### Exercise directions:
From the records below, set down exactly the lines starting with the line that contains "none -> green brick E7 level 1" and going on through the line that contains "none -> green brick J12:J13 level 2". Nothing else is wanted.

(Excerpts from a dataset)

☆ ☆ ☆

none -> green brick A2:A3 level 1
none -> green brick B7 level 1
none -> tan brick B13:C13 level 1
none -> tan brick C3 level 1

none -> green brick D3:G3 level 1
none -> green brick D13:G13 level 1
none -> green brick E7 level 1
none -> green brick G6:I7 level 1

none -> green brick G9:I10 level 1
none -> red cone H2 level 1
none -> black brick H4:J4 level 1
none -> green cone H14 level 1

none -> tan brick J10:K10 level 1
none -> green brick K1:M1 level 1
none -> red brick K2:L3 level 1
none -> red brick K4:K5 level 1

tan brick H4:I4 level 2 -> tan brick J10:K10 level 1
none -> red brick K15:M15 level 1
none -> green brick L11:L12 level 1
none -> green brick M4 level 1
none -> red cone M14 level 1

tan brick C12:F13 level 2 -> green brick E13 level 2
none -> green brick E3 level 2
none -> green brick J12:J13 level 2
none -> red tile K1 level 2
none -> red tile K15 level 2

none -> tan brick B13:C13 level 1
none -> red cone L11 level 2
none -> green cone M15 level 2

☆ ☆ ☆

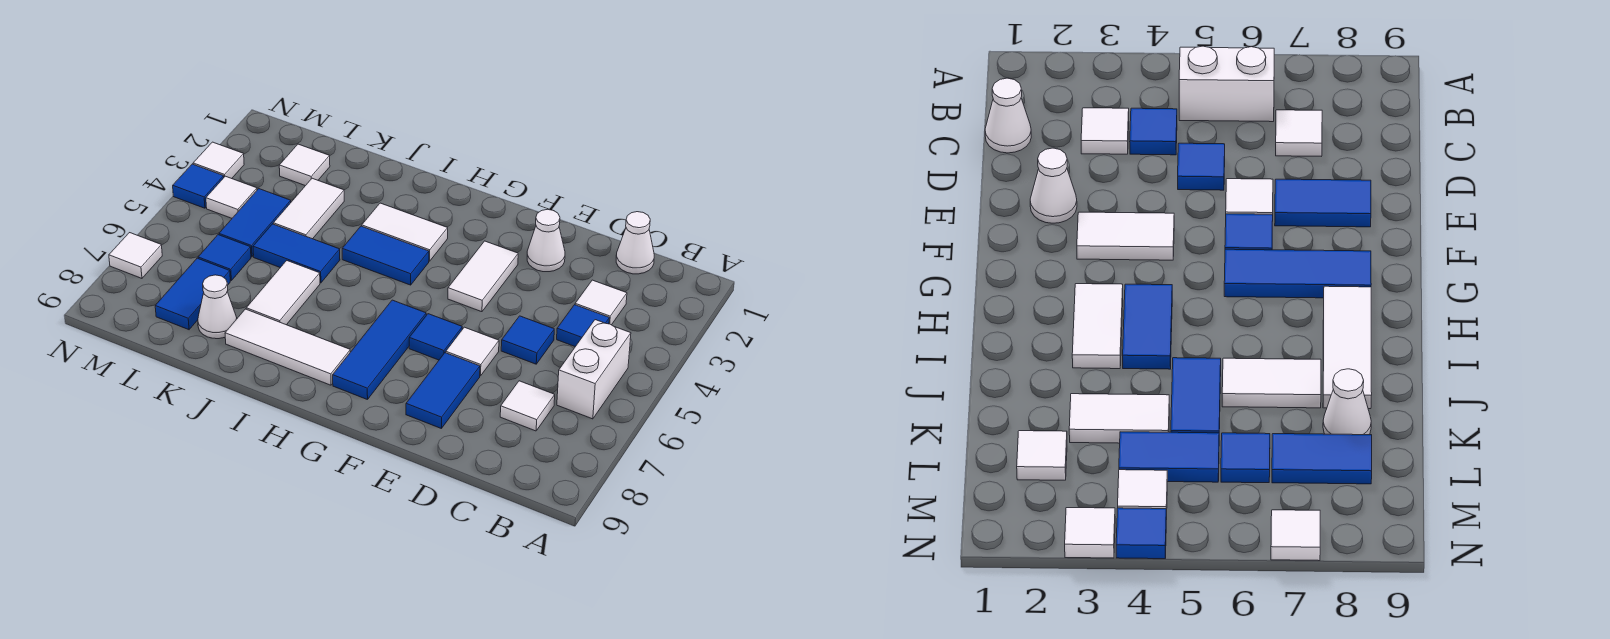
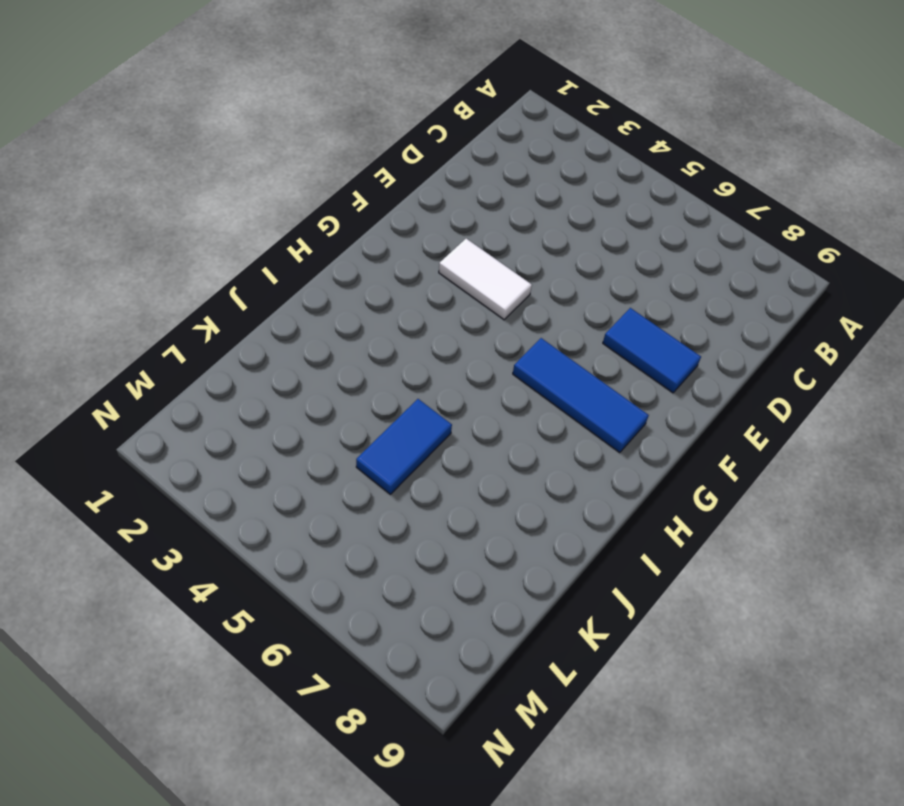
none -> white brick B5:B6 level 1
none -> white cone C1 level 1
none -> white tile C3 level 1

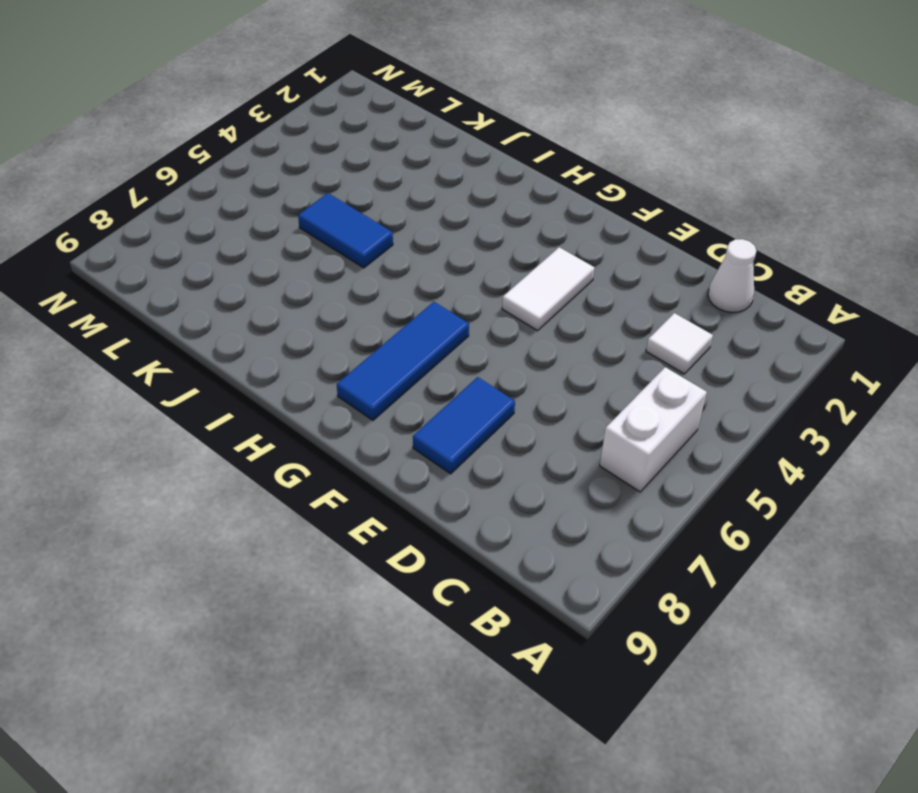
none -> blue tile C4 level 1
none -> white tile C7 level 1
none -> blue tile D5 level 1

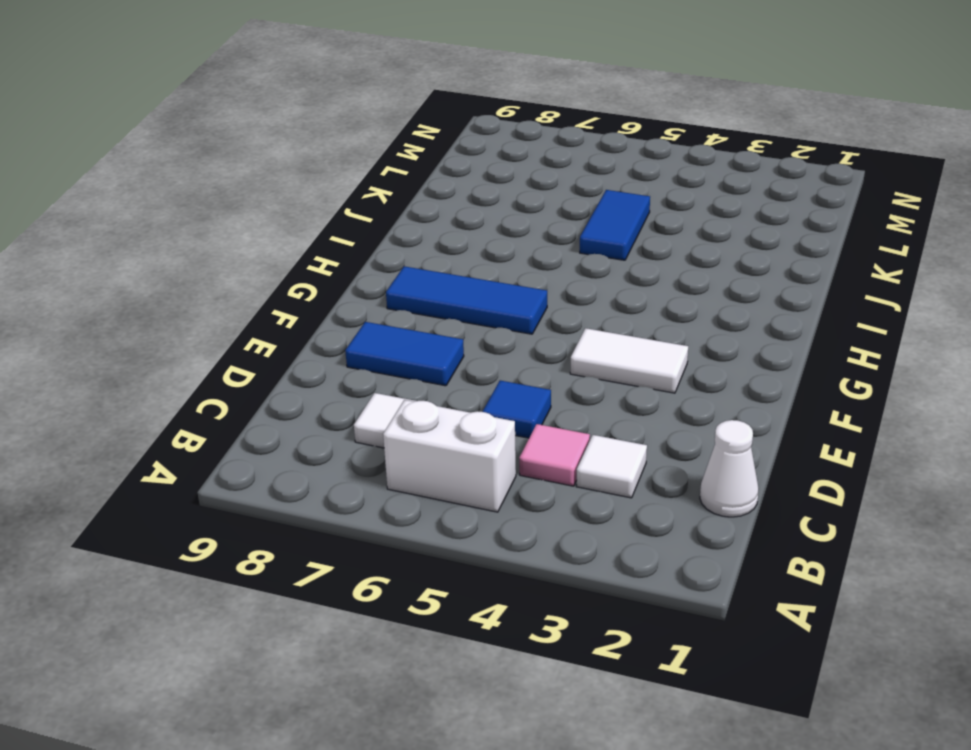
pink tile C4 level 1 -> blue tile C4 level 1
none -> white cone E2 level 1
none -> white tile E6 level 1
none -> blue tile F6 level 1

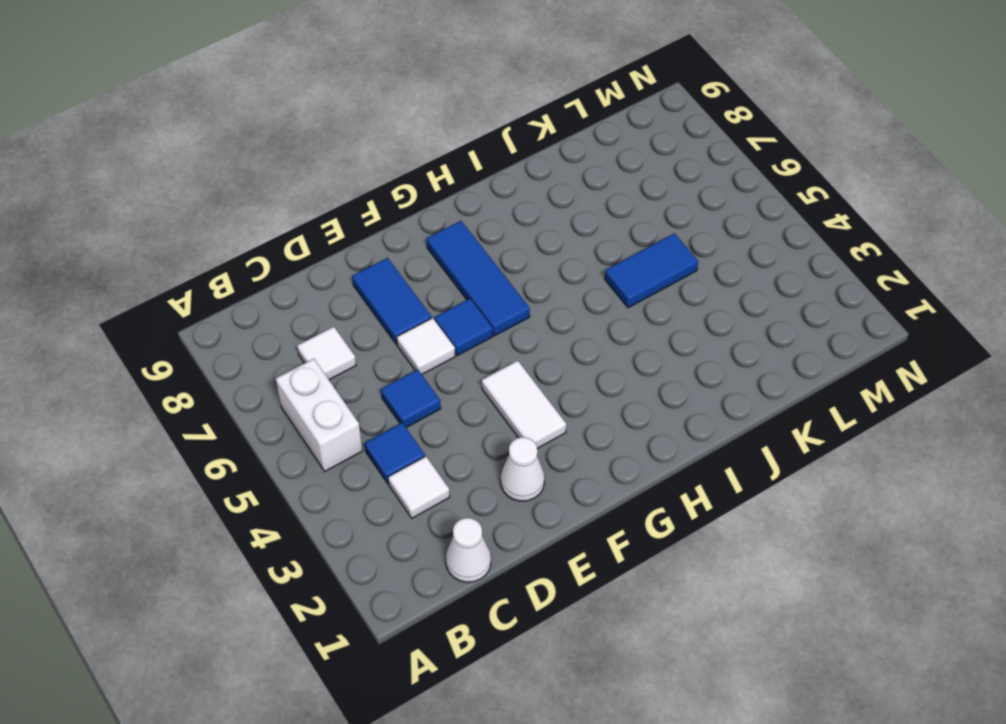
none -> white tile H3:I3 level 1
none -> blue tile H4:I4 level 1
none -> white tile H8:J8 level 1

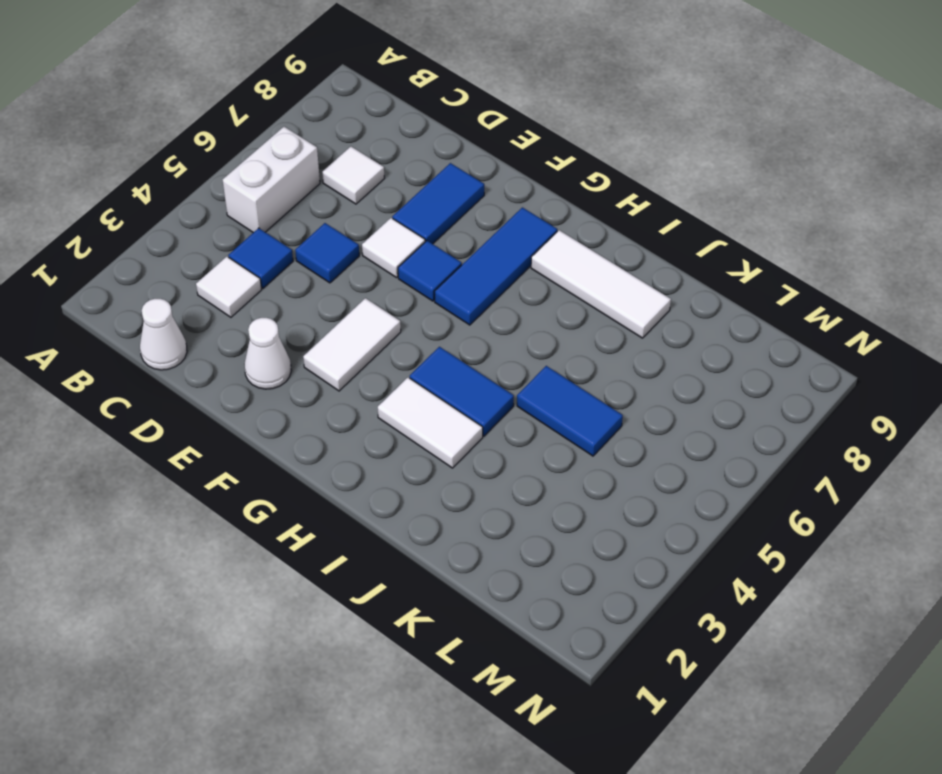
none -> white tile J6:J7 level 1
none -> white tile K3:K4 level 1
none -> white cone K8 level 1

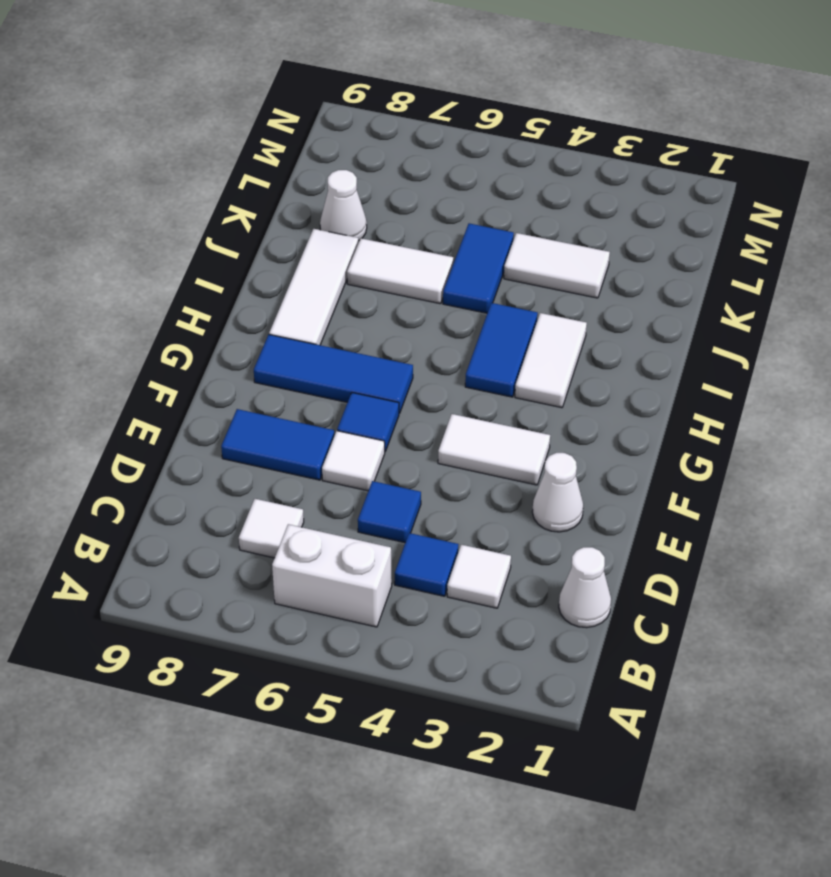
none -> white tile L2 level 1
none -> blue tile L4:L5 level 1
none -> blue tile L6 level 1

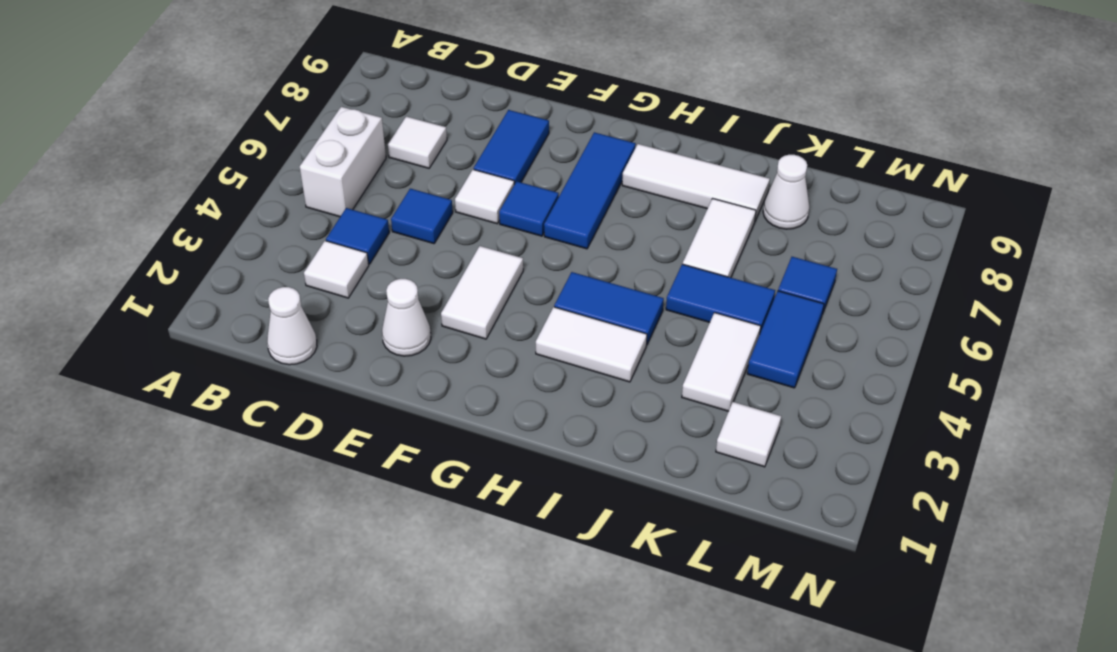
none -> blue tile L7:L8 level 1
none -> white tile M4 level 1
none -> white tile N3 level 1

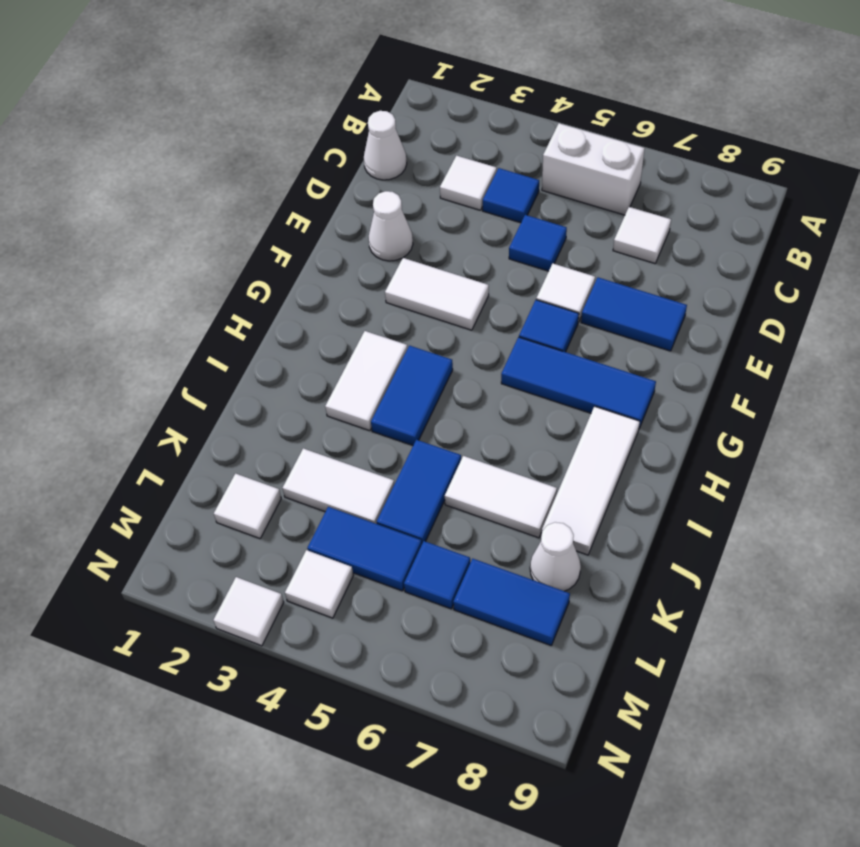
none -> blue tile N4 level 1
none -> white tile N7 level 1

☆ ☆ ☆

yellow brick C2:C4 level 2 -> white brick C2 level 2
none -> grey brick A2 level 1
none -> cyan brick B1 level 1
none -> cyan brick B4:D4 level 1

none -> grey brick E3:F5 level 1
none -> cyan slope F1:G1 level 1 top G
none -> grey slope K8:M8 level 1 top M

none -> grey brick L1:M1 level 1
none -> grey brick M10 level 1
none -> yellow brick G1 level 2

☆ ☆ ☆

### Answer section:
none -> green brick E7 level 1
none -> green brick G6:I7 level 1

none -> green brick G9:I10 level 1
none -> red cone H2 level 1
none -> black brick H4:J4 level 1
none -> green cone H14 level 1

none -> tan brick J10:K10 level 1
none -> green brick K1:M1 level 1
none -> red brick K2:L3 level 1
none -> red brick K4:K5 level 1

tan brick H4:I4 level 2 -> tan brick J10:K10 level 1
none -> red brick K15:M15 level 1
none -> green brick L11:L12 level 1
none -> green brick M4 level 1
none -> red cone M14 level 1

tan brick C12:F13 level 2 -> green brick E13 level 2
none -> green brick E3 level 2
none -> green brick J12:J13 level 2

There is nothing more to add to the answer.